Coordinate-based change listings
^^^^^^^^

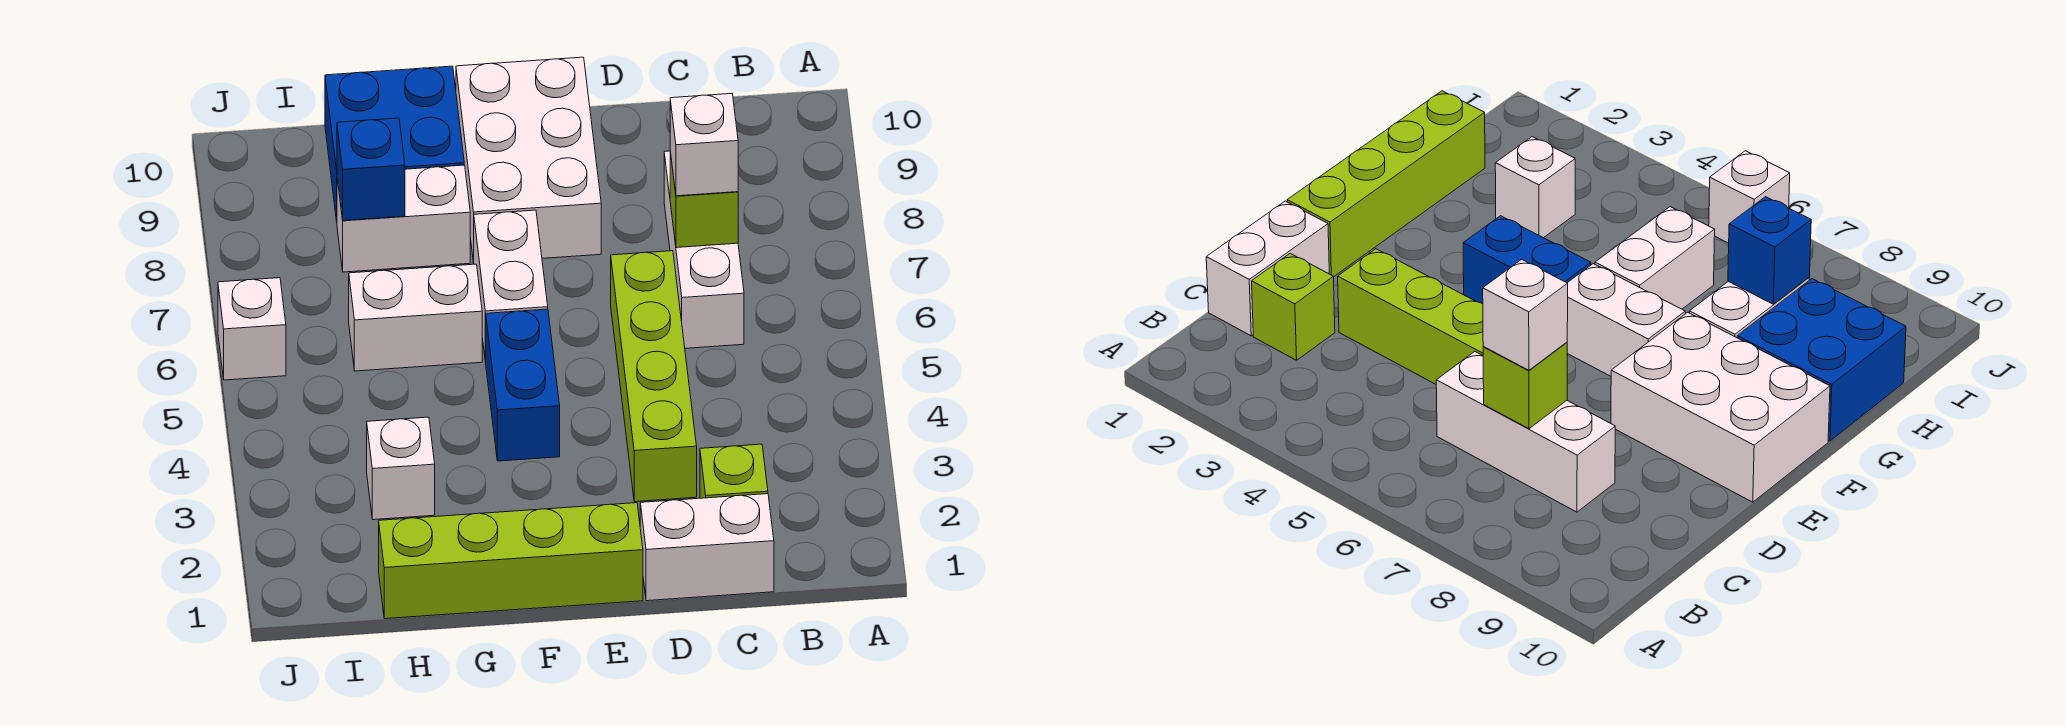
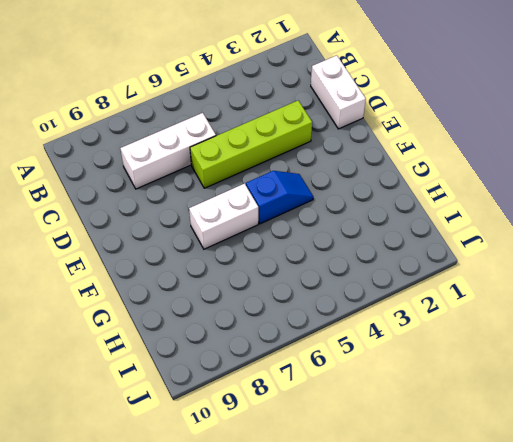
blue slope F4:F5 level 1 top 5 -> blue brick F4:F5 level 1
none -> lime brick C2 level 1
none -> lime brick E1:H1 level 1
none -> white brick E8:F10 level 1

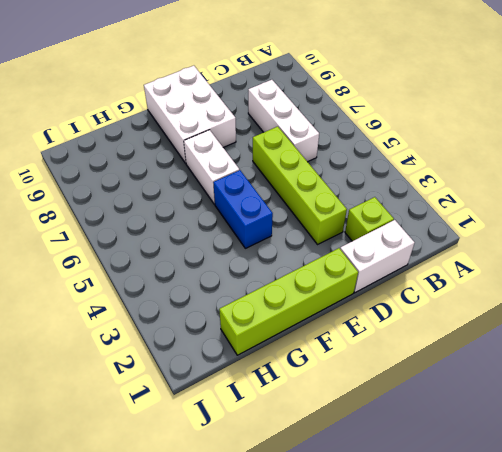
none -> white brick G6:H6 level 1
none -> white brick G8:H8 level 1
none -> blue brick G9:H10 level 1

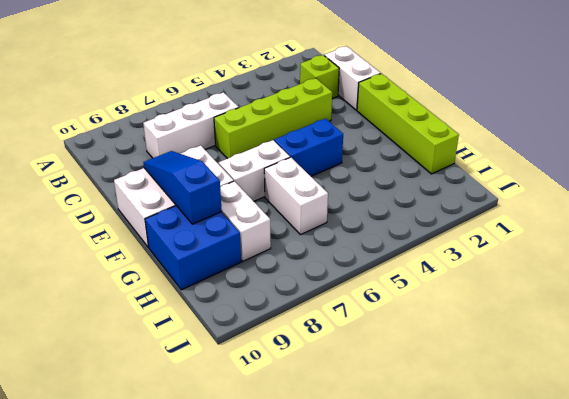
blue slope E9:G9 level 2 top G -> none
none -> white brick H3 level 1
none -> white brick J6 level 1
none -> lime brick C7 level 2

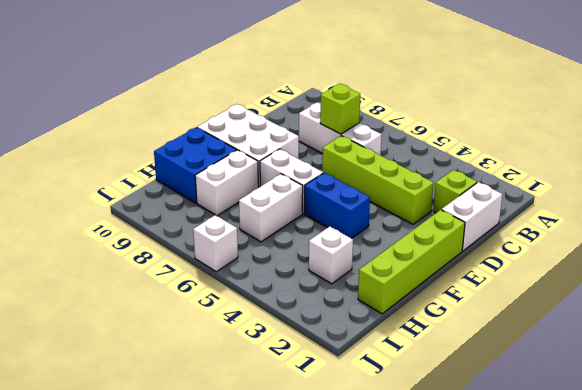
none -> blue brick H8 level 2
none -> white brick C7 level 3

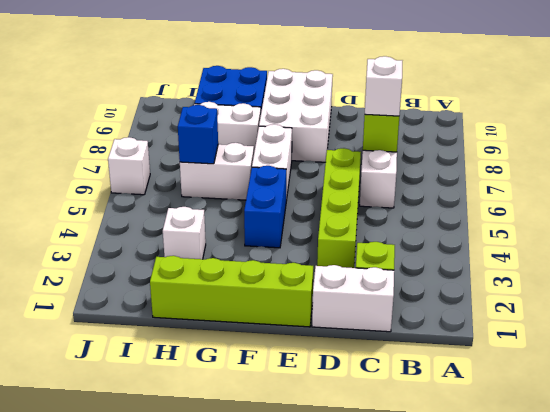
blue brick H6 level 2 -> blue brick H8 level 2

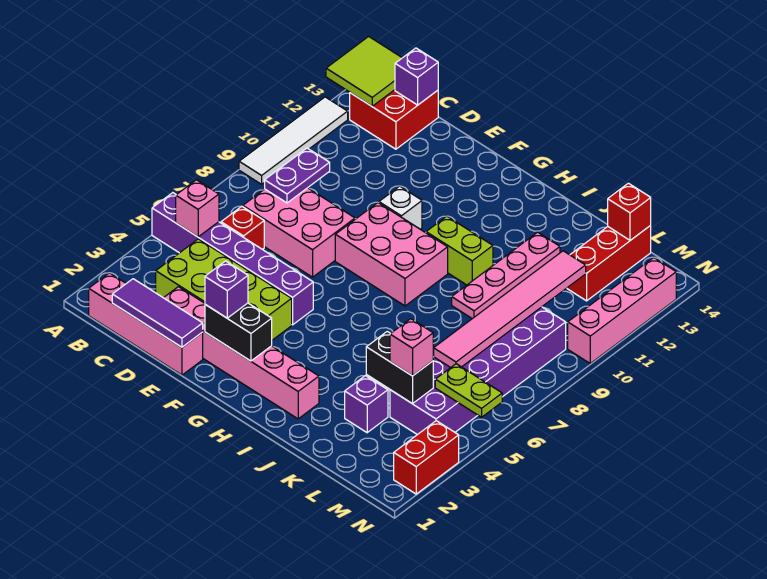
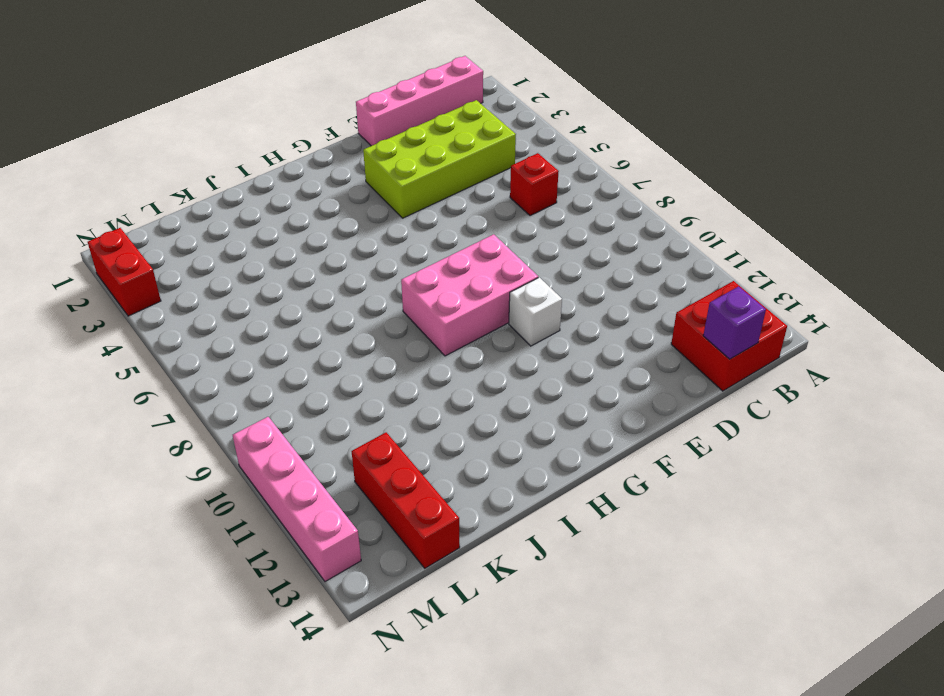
none -> purple brick A5:F5 level 1
none -> white tile A9:A12 level 1
none -> pink brick C7:E8 level 1

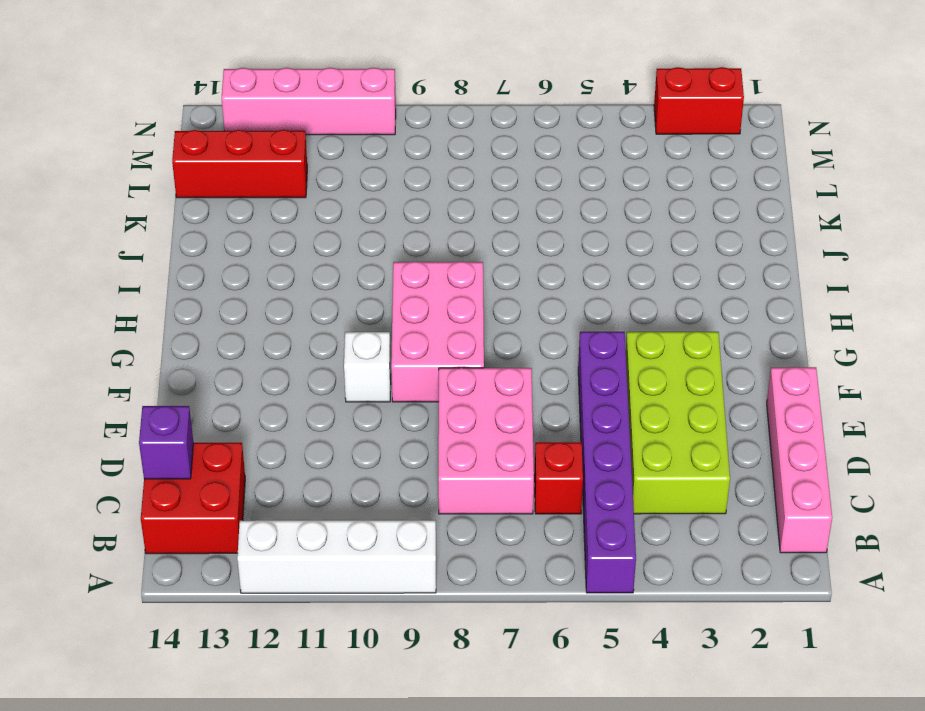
white brick A9:A12 level 1 -> white tile A9:A12 level 1
none -> pink brick D2:I2 level 1
none -> lime brick H10:I10 level 1
none -> pink plate J9:J12 level 1

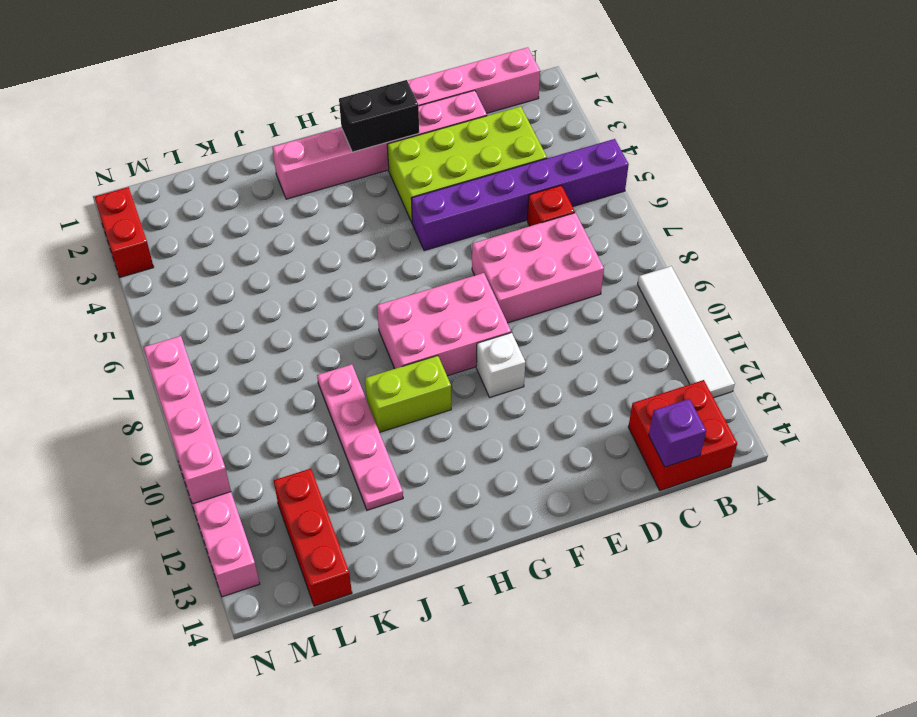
pink brick N8:N11 level 2 -> none
none -> purple brick K3 level 1
none -> purple brick L4:M9 level 1
none -> lime tile A13:B14 level 2

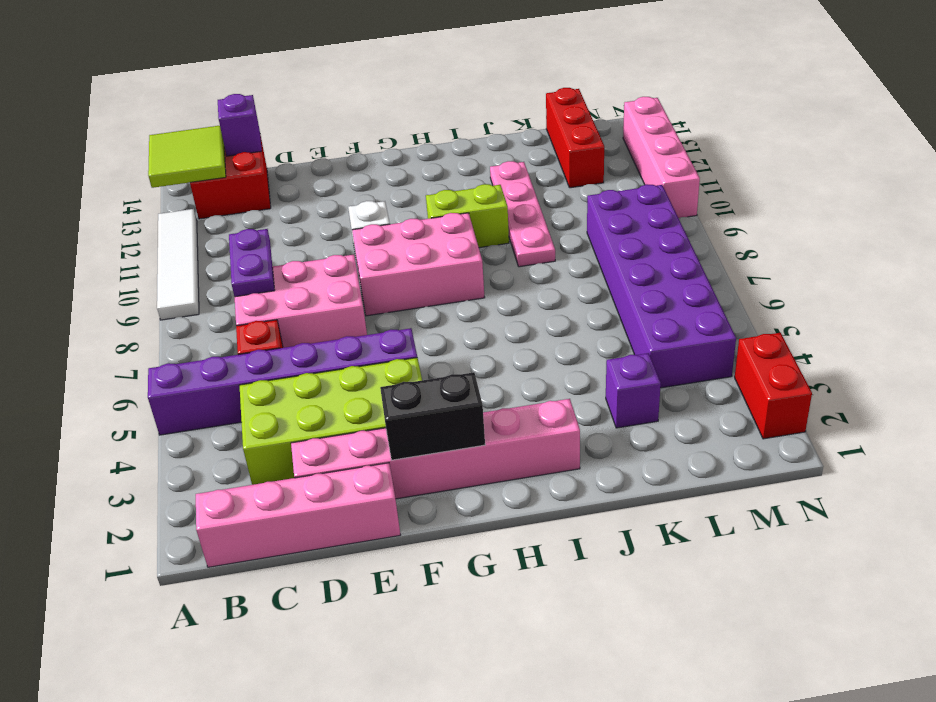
none -> pink brick B5 level 2
none -> purple tile C1:E1 level 2
none -> black brick K4:L4 level 2

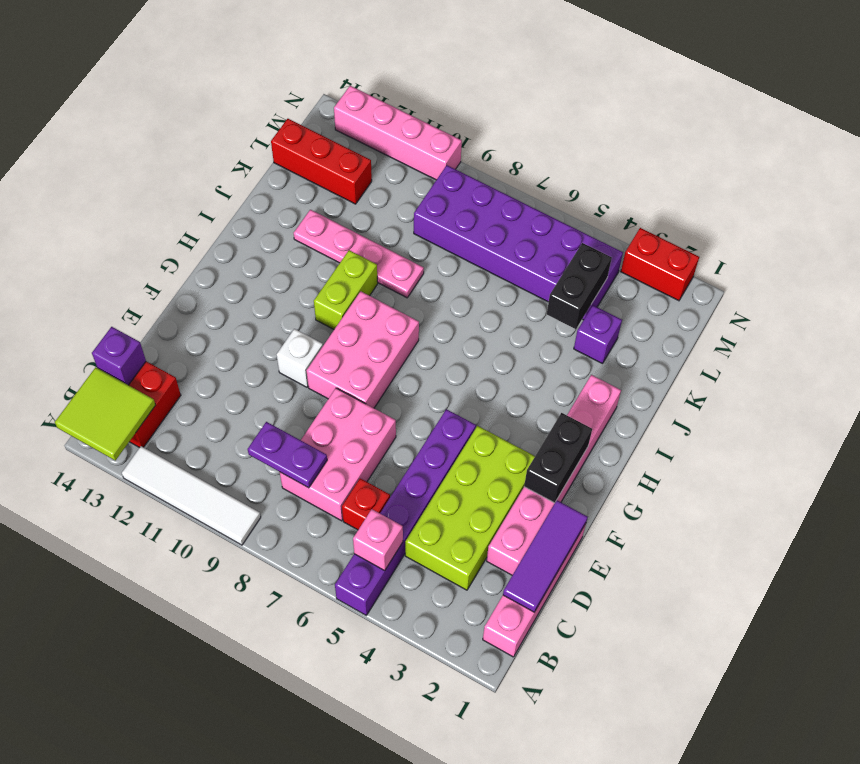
none -> pink tile L6:L11 level 2
none -> red brick L14 level 2
none -> lime plate M5:N5 level 2

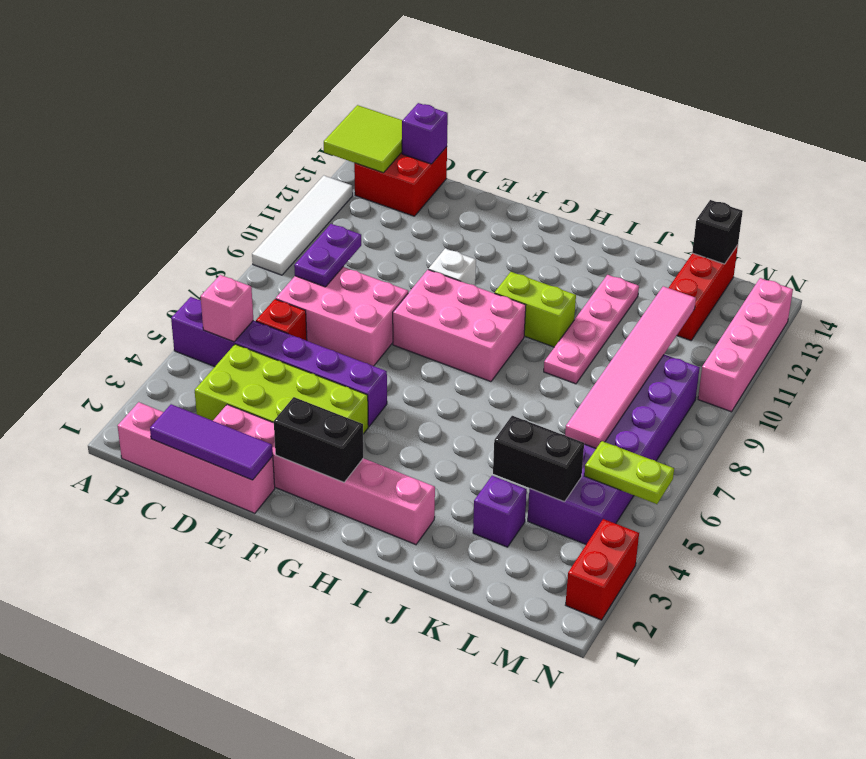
black brick L14 level 2 -> red brick L14 level 2
none -> purple brick F2 level 3
none -> pink brick L4 level 3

^^^^^^^^

Please find every line in the records above that holds the word "black" and copy it.

- TASK SOLUTION:
none -> black brick K4:L4 level 2
black brick L14 level 2 -> red brick L14 level 2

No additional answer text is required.